WHAT YOU SHOULD DO: Exactly the lines below from the one with "R207: 1.1k (N15, N28) -> 2.2k (N15, N28)" up to and including the one with "C8: 68nF (ADC2, GND) -> 22nF (ADC2, GND)" make up the answer, with nothing else added.

AVAILABLE RECORDS:
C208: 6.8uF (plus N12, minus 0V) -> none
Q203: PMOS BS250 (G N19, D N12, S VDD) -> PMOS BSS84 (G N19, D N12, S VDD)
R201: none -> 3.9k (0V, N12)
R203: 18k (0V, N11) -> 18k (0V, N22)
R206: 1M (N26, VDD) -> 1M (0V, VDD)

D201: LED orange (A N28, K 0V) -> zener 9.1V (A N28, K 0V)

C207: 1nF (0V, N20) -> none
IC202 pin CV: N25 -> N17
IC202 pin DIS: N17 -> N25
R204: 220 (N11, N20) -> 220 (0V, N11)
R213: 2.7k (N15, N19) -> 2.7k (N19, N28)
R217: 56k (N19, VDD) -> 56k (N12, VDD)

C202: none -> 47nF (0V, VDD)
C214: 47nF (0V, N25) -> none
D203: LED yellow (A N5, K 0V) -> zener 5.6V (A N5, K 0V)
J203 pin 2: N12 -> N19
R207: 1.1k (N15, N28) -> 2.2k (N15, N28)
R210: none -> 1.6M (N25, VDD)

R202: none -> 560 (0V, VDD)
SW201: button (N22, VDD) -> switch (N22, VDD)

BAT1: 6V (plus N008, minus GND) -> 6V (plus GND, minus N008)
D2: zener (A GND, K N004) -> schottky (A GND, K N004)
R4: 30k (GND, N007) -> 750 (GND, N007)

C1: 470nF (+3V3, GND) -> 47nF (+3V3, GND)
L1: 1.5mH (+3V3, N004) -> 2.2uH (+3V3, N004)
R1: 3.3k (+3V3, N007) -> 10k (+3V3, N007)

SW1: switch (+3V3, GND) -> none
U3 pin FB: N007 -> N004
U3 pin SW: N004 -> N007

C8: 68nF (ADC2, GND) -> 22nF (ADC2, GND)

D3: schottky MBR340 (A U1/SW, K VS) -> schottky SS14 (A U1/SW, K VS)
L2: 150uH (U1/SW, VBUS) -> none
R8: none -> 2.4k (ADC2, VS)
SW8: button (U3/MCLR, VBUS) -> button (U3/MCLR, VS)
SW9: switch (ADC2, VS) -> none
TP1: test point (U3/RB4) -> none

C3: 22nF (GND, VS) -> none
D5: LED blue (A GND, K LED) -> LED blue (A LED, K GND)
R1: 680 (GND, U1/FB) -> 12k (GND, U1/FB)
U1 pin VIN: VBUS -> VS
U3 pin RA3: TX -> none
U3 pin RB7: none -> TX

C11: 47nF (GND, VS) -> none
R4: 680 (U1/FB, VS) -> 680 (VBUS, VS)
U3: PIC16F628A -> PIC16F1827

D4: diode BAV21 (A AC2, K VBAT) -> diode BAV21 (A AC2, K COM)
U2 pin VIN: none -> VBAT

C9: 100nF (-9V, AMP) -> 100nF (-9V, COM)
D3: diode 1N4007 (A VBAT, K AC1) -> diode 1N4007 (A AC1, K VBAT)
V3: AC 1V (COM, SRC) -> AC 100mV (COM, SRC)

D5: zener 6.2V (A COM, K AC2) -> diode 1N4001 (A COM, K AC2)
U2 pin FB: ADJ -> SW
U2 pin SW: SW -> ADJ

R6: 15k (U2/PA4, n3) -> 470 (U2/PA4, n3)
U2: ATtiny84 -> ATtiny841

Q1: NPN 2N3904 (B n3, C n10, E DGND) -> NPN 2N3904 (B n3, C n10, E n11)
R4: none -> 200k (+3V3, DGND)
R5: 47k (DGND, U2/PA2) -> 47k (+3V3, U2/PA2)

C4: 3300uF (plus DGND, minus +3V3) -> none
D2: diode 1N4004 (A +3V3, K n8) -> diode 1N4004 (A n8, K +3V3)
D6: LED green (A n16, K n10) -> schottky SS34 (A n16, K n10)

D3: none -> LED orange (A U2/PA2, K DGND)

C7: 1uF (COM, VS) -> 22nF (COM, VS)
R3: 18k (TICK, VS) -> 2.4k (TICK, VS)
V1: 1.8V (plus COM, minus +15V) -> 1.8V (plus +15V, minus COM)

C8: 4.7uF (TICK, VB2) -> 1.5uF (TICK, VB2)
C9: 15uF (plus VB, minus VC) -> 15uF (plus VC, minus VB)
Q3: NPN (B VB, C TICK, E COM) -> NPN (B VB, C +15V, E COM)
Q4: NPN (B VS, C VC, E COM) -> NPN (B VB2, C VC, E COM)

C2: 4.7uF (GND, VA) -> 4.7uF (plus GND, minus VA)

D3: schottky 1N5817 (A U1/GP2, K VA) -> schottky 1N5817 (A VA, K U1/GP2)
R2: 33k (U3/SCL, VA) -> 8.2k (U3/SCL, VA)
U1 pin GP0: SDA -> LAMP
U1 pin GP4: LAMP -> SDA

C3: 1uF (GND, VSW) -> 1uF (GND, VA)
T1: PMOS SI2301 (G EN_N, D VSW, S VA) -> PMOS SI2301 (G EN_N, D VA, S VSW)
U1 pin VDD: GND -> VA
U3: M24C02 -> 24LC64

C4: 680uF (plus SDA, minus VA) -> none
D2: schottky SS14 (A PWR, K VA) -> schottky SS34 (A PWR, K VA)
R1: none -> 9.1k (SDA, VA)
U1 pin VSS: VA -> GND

ANSWER AREA:
R207: 1.1k (N15, N28) -> 2.2k (N15, N28)
R210: none -> 1.6M (N25, VDD)

R202: none -> 560 (0V, VDD)
SW201: button (N22, VDD) -> switch (N22, VDD)

BAT1: 6V (plus N008, minus GND) -> 6V (plus GND, minus N008)
D2: zener (A GND, K N004) -> schottky (A GND, K N004)
R4: 30k (GND, N007) -> 750 (GND, N007)

C1: 470nF (+3V3, GND) -> 47nF (+3V3, GND)
L1: 1.5mH (+3V3, N004) -> 2.2uH (+3V3, N004)
R1: 3.3k (+3V3, N007) -> 10k (+3V3, N007)

SW1: switch (+3V3, GND) -> none
U3 pin FB: N007 -> N004
U3 pin SW: N004 -> N007

C8: 68nF (ADC2, GND) -> 22nF (ADC2, GND)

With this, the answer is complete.